Data block Block Start
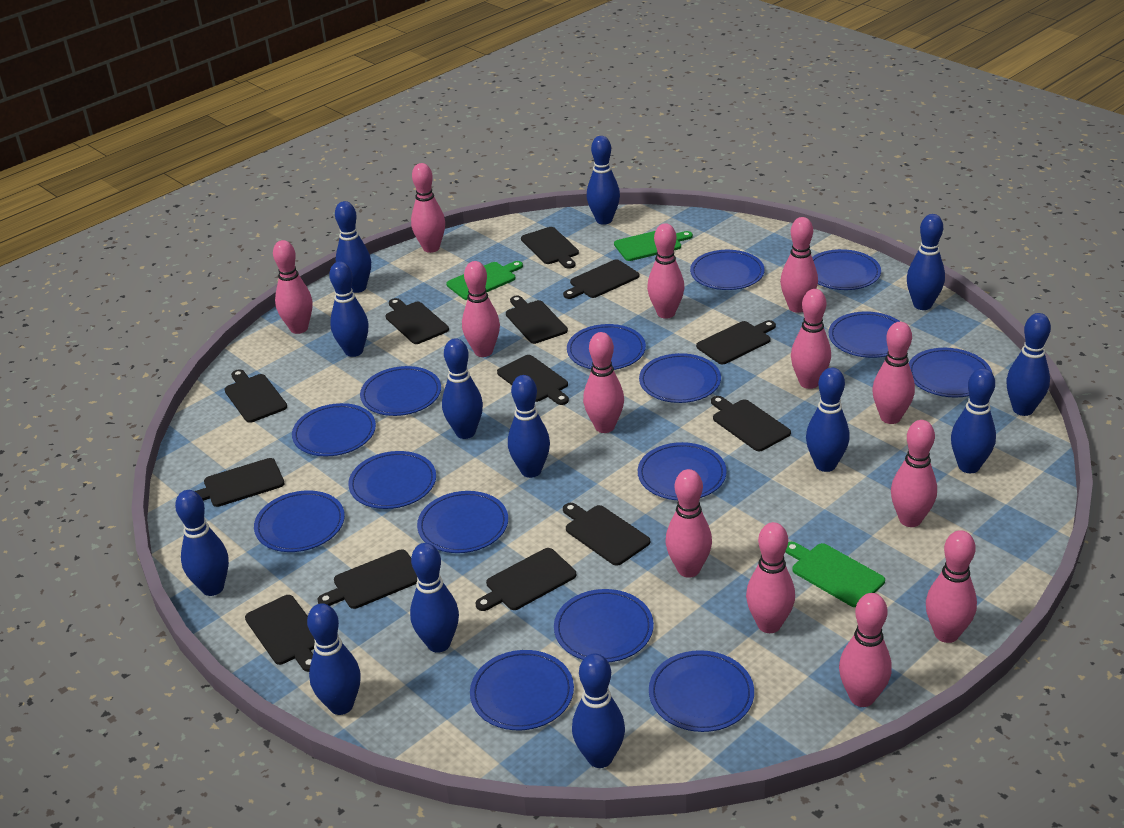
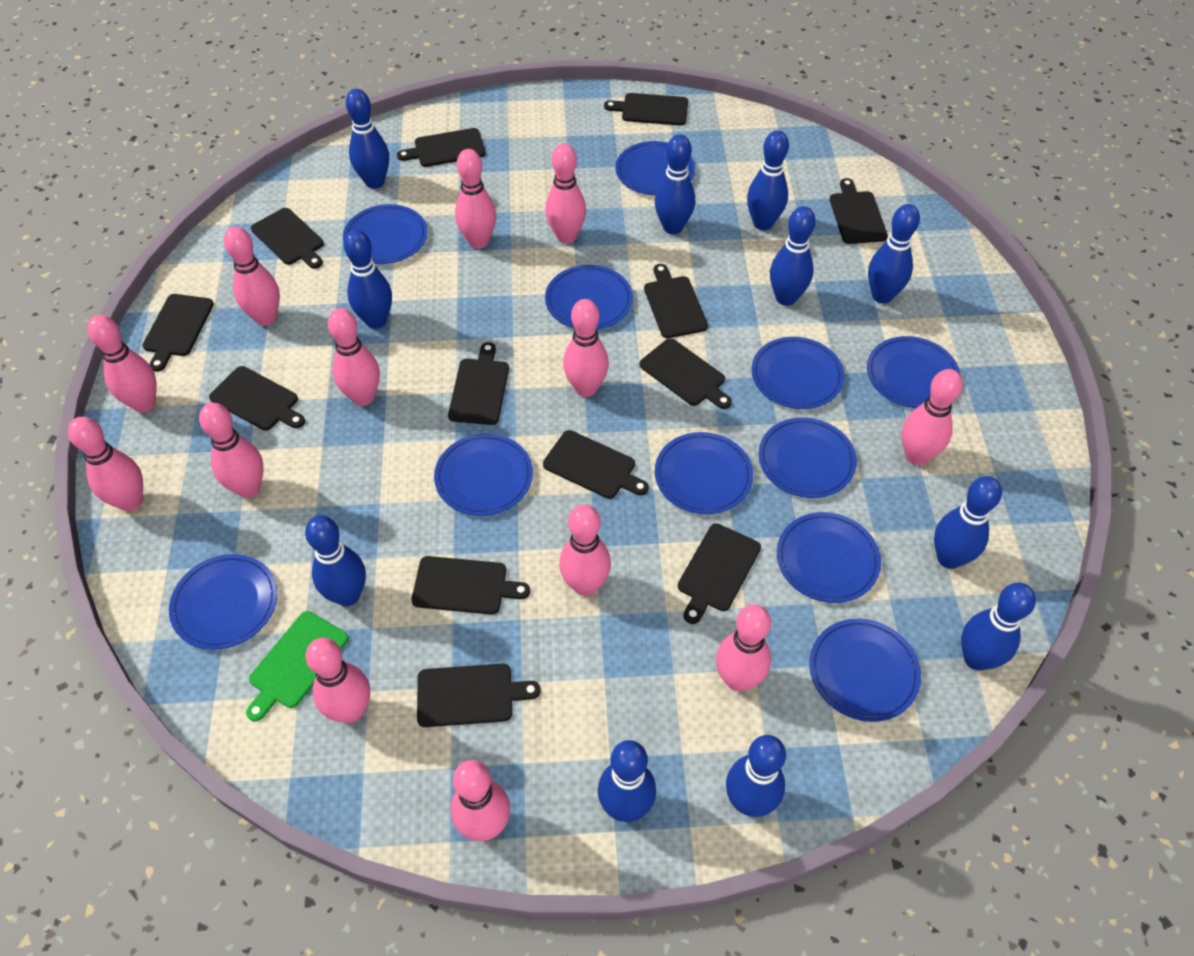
blue bowling pin: 13 -> 11
blue plate: 15 -> 11
green cutting board: 3 -> 1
Data block Block End
__Task description__
Repeat the listing word for word, but without its pictures.

__Output of the exercise__
blue bowling pin: 13 -> 11
blue plate: 15 -> 11
green cutting board: 3 -> 1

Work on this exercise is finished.